Stored records:
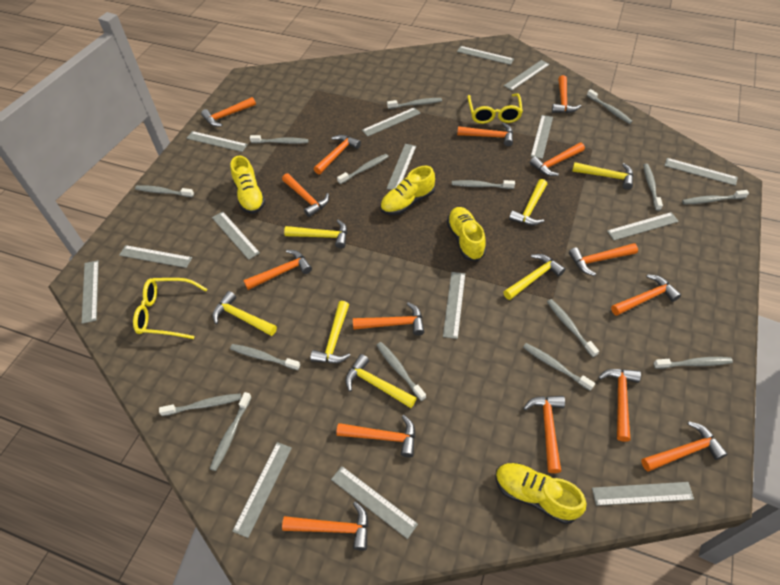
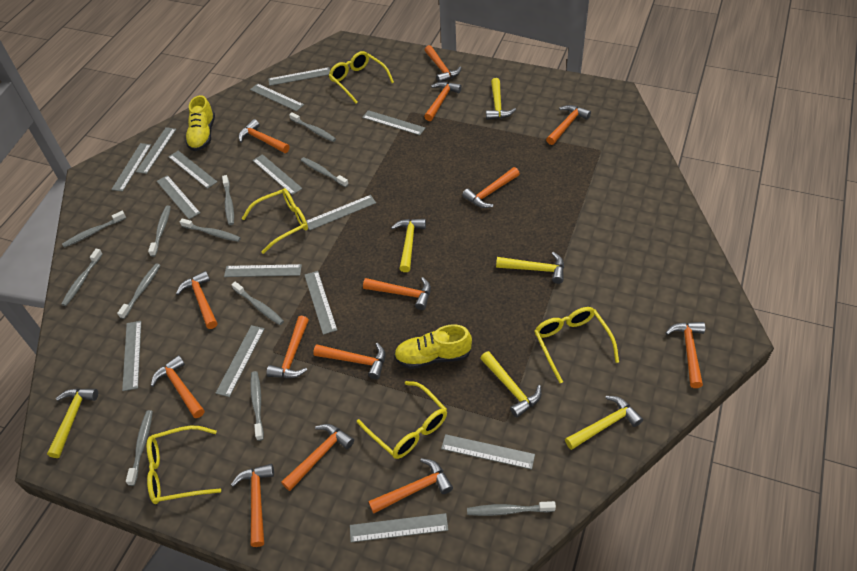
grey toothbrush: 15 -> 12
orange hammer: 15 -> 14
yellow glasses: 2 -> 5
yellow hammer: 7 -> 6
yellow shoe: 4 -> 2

» Required action
What's needed is an exact copy of every entry, minus the pictures.

» Exercise solution
grey toothbrush: 15 -> 12
orange hammer: 15 -> 14
yellow glasses: 2 -> 5
yellow hammer: 7 -> 6
yellow shoe: 4 -> 2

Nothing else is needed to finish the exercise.